Listed entries start

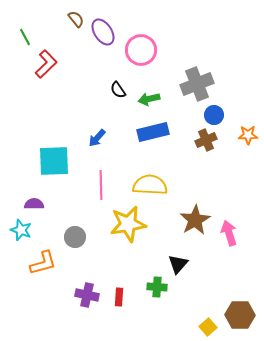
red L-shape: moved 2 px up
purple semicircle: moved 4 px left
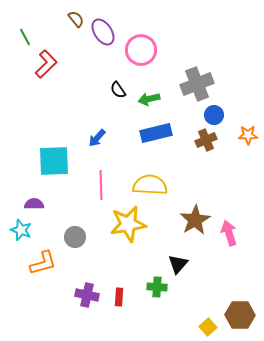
blue rectangle: moved 3 px right, 1 px down
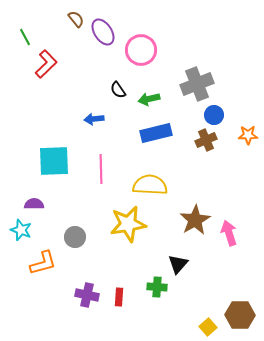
blue arrow: moved 3 px left, 19 px up; rotated 42 degrees clockwise
pink line: moved 16 px up
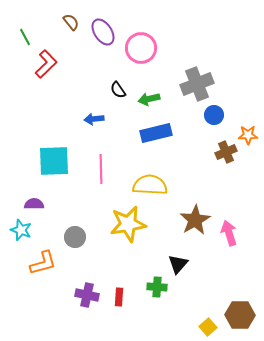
brown semicircle: moved 5 px left, 3 px down
pink circle: moved 2 px up
brown cross: moved 20 px right, 12 px down
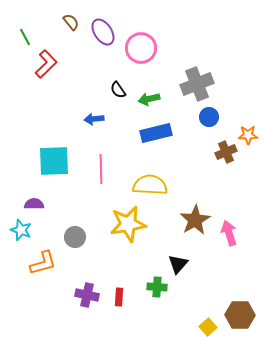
blue circle: moved 5 px left, 2 px down
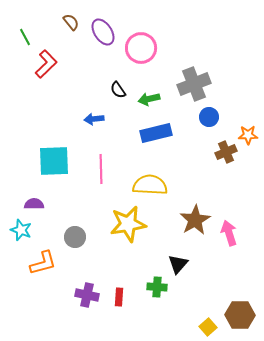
gray cross: moved 3 px left
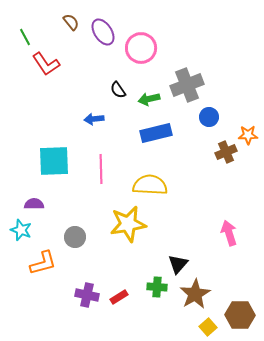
red L-shape: rotated 100 degrees clockwise
gray cross: moved 7 px left, 1 px down
brown star: moved 74 px down
red rectangle: rotated 54 degrees clockwise
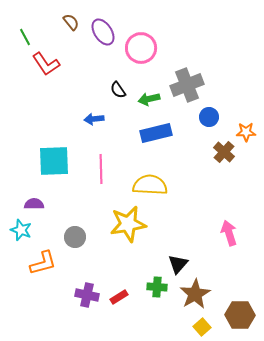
orange star: moved 2 px left, 3 px up
brown cross: moved 2 px left; rotated 25 degrees counterclockwise
yellow square: moved 6 px left
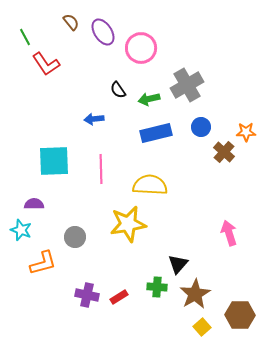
gray cross: rotated 8 degrees counterclockwise
blue circle: moved 8 px left, 10 px down
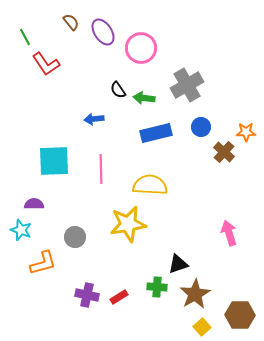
green arrow: moved 5 px left, 1 px up; rotated 20 degrees clockwise
black triangle: rotated 30 degrees clockwise
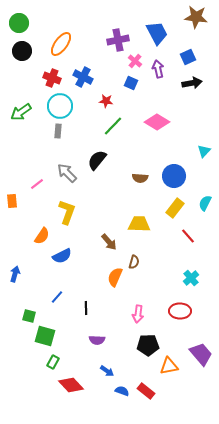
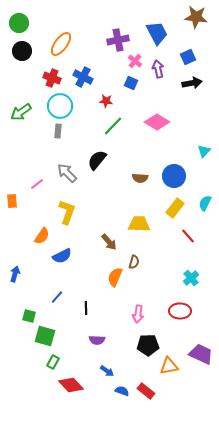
purple trapezoid at (201, 354): rotated 25 degrees counterclockwise
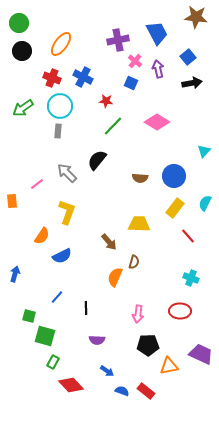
blue square at (188, 57): rotated 14 degrees counterclockwise
green arrow at (21, 112): moved 2 px right, 4 px up
cyan cross at (191, 278): rotated 28 degrees counterclockwise
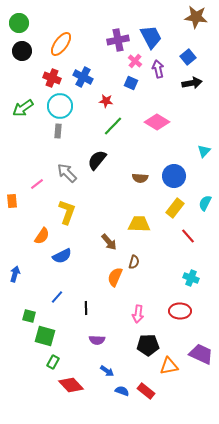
blue trapezoid at (157, 33): moved 6 px left, 4 px down
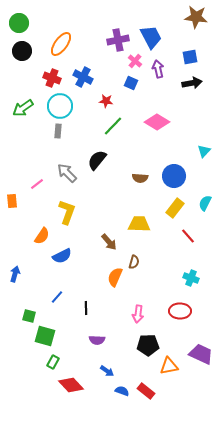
blue square at (188, 57): moved 2 px right; rotated 28 degrees clockwise
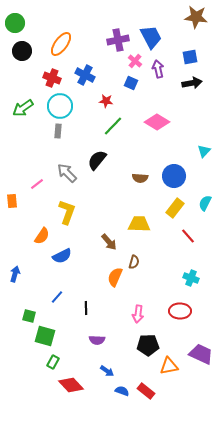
green circle at (19, 23): moved 4 px left
blue cross at (83, 77): moved 2 px right, 2 px up
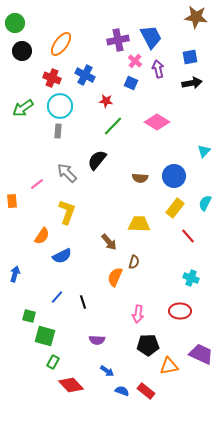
black line at (86, 308): moved 3 px left, 6 px up; rotated 16 degrees counterclockwise
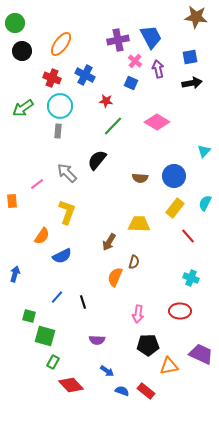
brown arrow at (109, 242): rotated 72 degrees clockwise
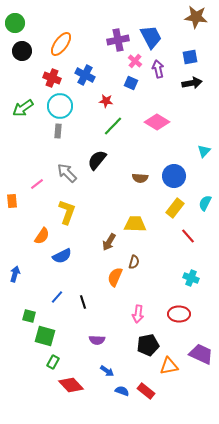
yellow trapezoid at (139, 224): moved 4 px left
red ellipse at (180, 311): moved 1 px left, 3 px down
black pentagon at (148, 345): rotated 10 degrees counterclockwise
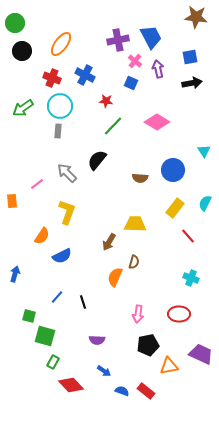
cyan triangle at (204, 151): rotated 16 degrees counterclockwise
blue circle at (174, 176): moved 1 px left, 6 px up
blue arrow at (107, 371): moved 3 px left
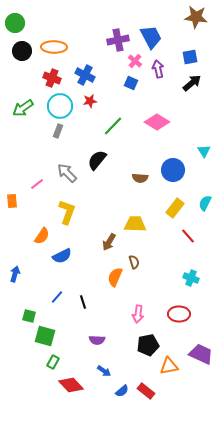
orange ellipse at (61, 44): moved 7 px left, 3 px down; rotated 55 degrees clockwise
black arrow at (192, 83): rotated 30 degrees counterclockwise
red star at (106, 101): moved 16 px left; rotated 16 degrees counterclockwise
gray rectangle at (58, 131): rotated 16 degrees clockwise
brown semicircle at (134, 262): rotated 32 degrees counterclockwise
blue semicircle at (122, 391): rotated 120 degrees clockwise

Listed entries end

# [What is expected]
Recast everything from the start of the records down to the line containing "gray cross: moved 3 px left", both ends included, as a Markdown table with the columns "No." and "Line", numbering each row and omitting blank lines. Leave the pictures out of the table.

# [Exercise response]
| No. | Line |
|---|---|
| 1 | red L-shape: moved 2 px up |
| 2 | purple semicircle: moved 4 px left |
| 3 | blue rectangle: moved 3 px right, 1 px down |
| 4 | blue arrow: moved 3 px left, 19 px up; rotated 42 degrees clockwise |
| 5 | pink line: moved 16 px up |
| 6 | brown semicircle: moved 5 px left, 3 px down |
| 7 | pink circle: moved 2 px up |
| 8 | brown cross: moved 20 px right, 12 px down |
| 9 | blue circle: moved 5 px left, 2 px down |
| 10 | gray cross: moved 3 px left |